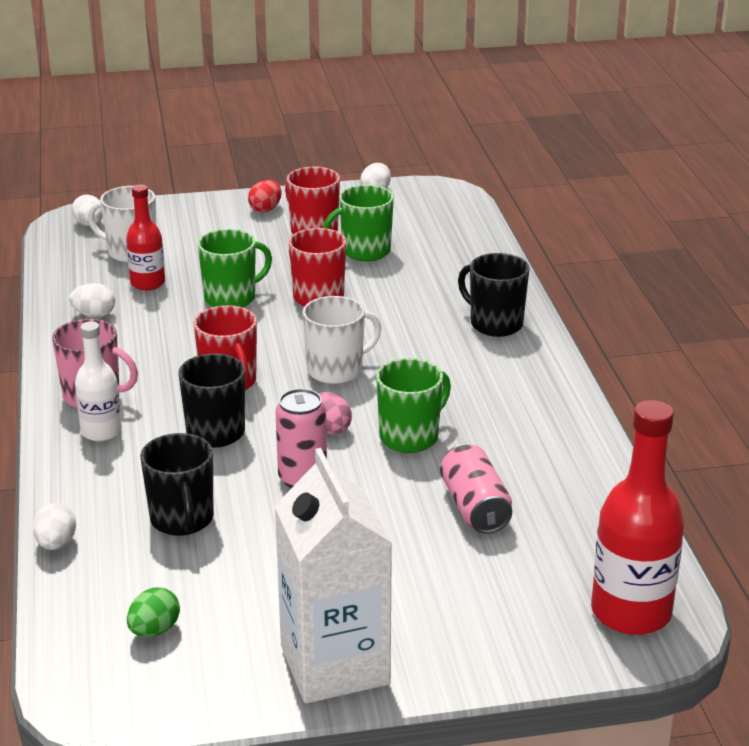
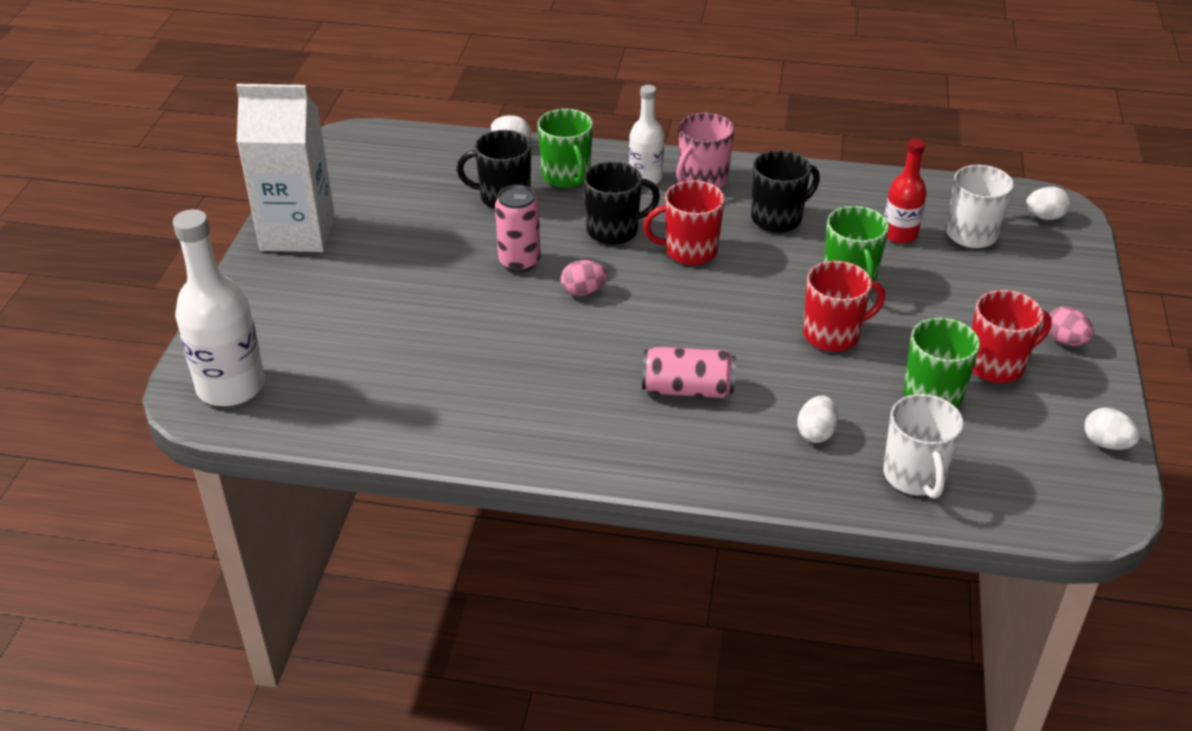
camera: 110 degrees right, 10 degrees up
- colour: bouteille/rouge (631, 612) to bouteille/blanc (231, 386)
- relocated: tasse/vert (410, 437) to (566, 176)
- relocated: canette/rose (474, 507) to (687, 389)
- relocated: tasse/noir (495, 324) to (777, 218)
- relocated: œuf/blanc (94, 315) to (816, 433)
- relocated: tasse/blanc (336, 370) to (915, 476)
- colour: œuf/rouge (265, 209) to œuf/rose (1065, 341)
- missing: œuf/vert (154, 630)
════════════════════
* [What you have to do]
Report back every line of the entries in which "relocated" occurs.

* [Written answer]
- relocated: tasse/vert (410, 437) to (566, 176)
- relocated: canette/rose (474, 507) to (687, 389)
- relocated: tasse/noir (495, 324) to (777, 218)
- relocated: œuf/blanc (94, 315) to (816, 433)
- relocated: tasse/blanc (336, 370) to (915, 476)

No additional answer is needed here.